### WHAT IS REQUIRED
Every line from the one with "pink triangle: moved 1 px right" through the end of the entries below should be written out exactly; the pictures should not.

-- Opening Marker --

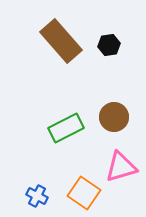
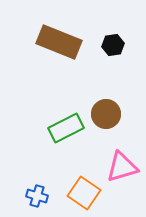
brown rectangle: moved 2 px left, 1 px down; rotated 27 degrees counterclockwise
black hexagon: moved 4 px right
brown circle: moved 8 px left, 3 px up
pink triangle: moved 1 px right
blue cross: rotated 10 degrees counterclockwise
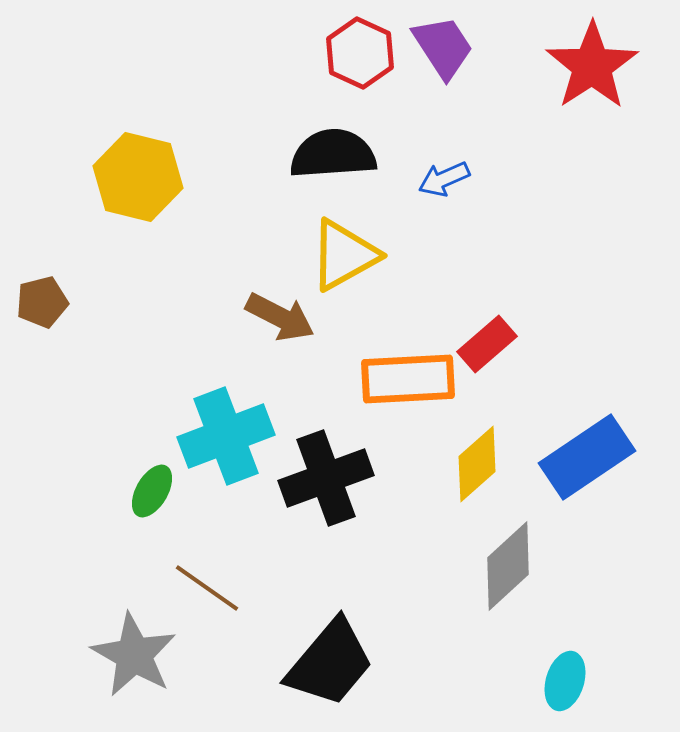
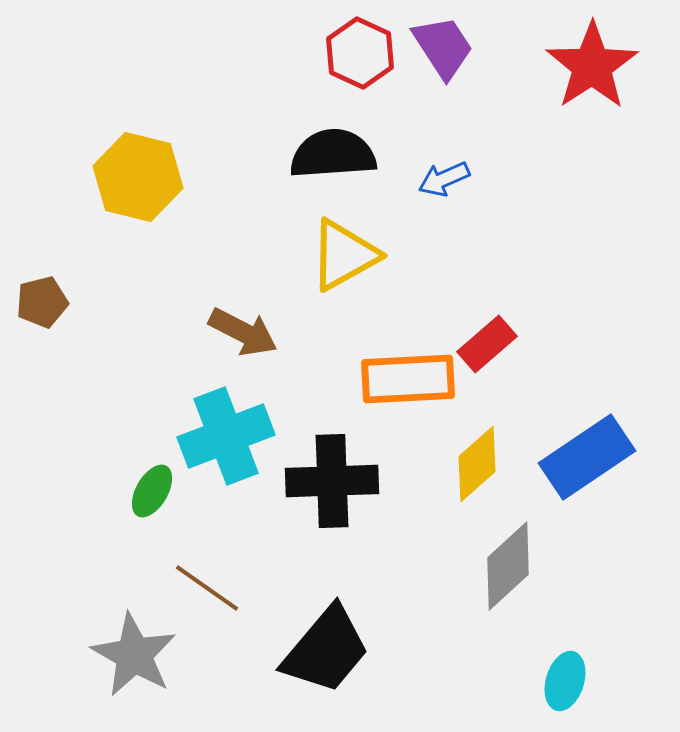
brown arrow: moved 37 px left, 15 px down
black cross: moved 6 px right, 3 px down; rotated 18 degrees clockwise
black trapezoid: moved 4 px left, 13 px up
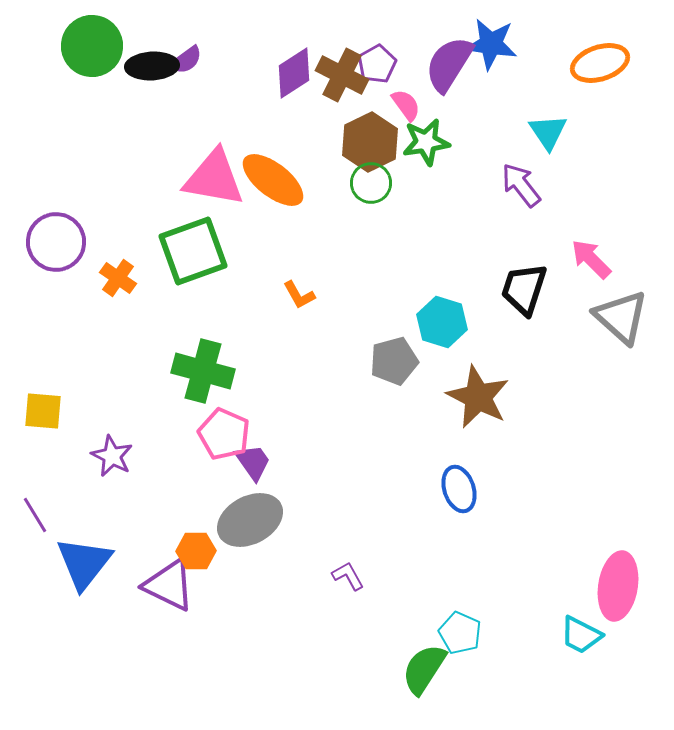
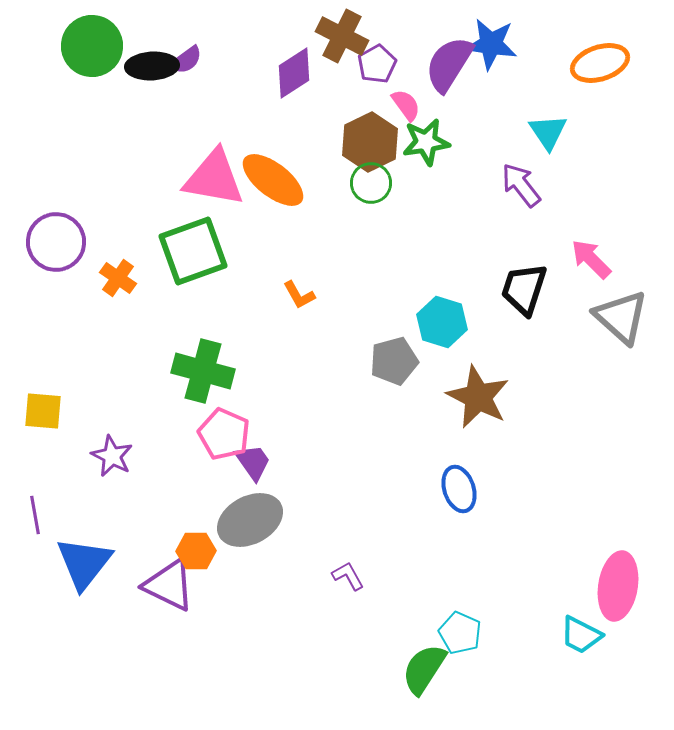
brown cross at (342, 75): moved 39 px up
purple line at (35, 515): rotated 21 degrees clockwise
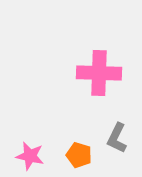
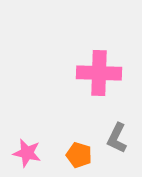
pink star: moved 3 px left, 3 px up
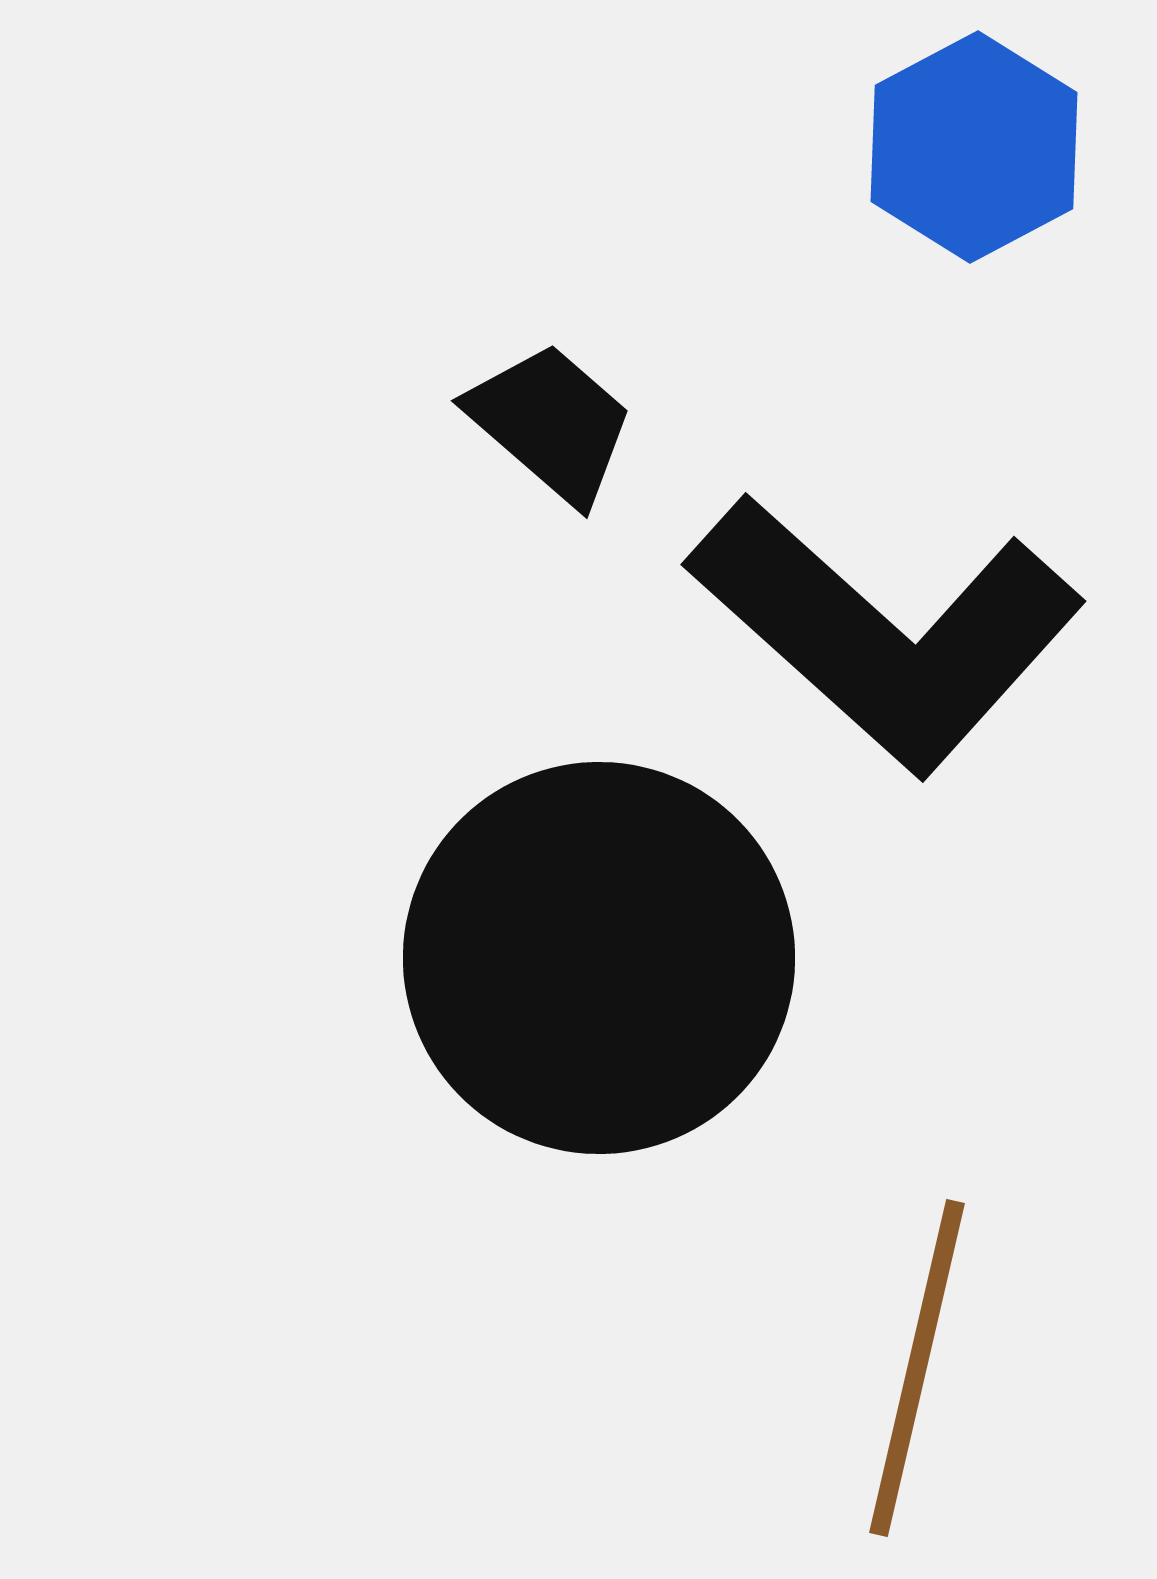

-- Closing Marker --

### RESPONSE TO THE TASK
pink triangle: moved 1 px right
blue cross: rotated 10 degrees counterclockwise
brown arrow: moved 37 px left, 15 px down
black cross: moved 6 px right, 3 px down; rotated 18 degrees clockwise
black trapezoid: moved 4 px left, 13 px up
brown cross at (342, 75): moved 39 px up
purple line at (35, 515): rotated 21 degrees clockwise
pink star: moved 3 px left, 3 px up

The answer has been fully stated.